Task instructions: Please retype the records below word for word, keeping every line as it appears.
--- begin Supplied material ---
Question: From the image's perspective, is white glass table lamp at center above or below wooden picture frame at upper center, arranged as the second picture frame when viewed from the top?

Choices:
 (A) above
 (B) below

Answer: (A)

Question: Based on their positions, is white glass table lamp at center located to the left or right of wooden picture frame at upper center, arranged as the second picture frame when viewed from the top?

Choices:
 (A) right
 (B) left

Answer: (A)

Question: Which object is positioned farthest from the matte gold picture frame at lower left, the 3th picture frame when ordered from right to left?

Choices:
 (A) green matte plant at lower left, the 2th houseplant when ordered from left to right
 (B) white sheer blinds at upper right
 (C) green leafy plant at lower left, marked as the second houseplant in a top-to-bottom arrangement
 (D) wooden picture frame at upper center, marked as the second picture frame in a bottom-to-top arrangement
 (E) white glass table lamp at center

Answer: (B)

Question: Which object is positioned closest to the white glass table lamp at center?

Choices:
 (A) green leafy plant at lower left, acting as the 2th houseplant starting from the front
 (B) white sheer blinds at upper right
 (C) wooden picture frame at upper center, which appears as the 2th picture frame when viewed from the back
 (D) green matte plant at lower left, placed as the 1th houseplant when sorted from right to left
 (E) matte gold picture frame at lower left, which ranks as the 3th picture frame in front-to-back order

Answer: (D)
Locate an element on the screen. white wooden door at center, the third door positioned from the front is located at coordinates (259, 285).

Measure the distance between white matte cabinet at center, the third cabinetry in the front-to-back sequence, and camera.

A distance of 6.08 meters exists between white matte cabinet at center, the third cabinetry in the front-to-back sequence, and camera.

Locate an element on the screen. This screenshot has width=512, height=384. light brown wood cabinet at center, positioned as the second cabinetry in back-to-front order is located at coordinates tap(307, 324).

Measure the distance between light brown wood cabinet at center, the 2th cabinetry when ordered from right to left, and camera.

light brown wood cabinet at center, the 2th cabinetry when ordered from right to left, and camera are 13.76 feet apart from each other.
--- end Supplied material ---
Answer below:
Question: From the image's perspective, is white glass table lamp at center above or below wooden picture frame at upper center, arranged as the second picture frame when viewed from the top?

Choices:
 (A) above
 (B) below

Answer: (A)

Question: Based on their positions, is white glass table lamp at center located to the left or right of wooden picture frame at upper center, arranged as the second picture frame when viewed from the top?

Choices:
 (A) right
 (B) left

Answer: (A)

Question: Which object is positioned farthest from the matte gold picture frame at lower left, the 3th picture frame when ordered from right to left?

Choices:
 (A) green matte plant at lower left, the 2th houseplant when ordered from left to right
 (B) white sheer blinds at upper right
 (C) green leafy plant at lower left, marked as the second houseplant in a top-to-bottom arrangement
 (D) wooden picture frame at upper center, marked as the second picture frame in a bottom-to-top arrangement
 (E) white glass table lamp at center

Answer: (B)

Question: Which object is positioned closest to the white glass table lamp at center?

Choices:
 (A) green leafy plant at lower left, acting as the 2th houseplant starting from the front
 (B) white sheer blinds at upper right
 (C) wooden picture frame at upper center, which appears as the 2th picture frame when viewed from the back
 (D) green matte plant at lower left, placed as the 1th houseplant when sorted from right to left
 (E) matte gold picture frame at lower left, which ranks as the 3th picture frame in front-to-back order

Answer: (D)
Locate an element on the screen. white wooden door at center, the third door positioned from the front is located at coordinates (259, 285).

Measure the distance between white matte cabinet at center, the third cabinetry in the front-to-back sequence, and camera.

A distance of 6.08 meters exists between white matte cabinet at center, the third cabinetry in the front-to-back sequence, and camera.

Locate an element on the screen. This screenshot has width=512, height=384. light brown wood cabinet at center, positioned as the second cabinetry in back-to-front order is located at coordinates tap(307, 324).

Measure the distance between light brown wood cabinet at center, the 2th cabinetry when ordered from right to left, and camera.

light brown wood cabinet at center, the 2th cabinetry when ordered from right to left, and camera are 13.76 feet apart from each other.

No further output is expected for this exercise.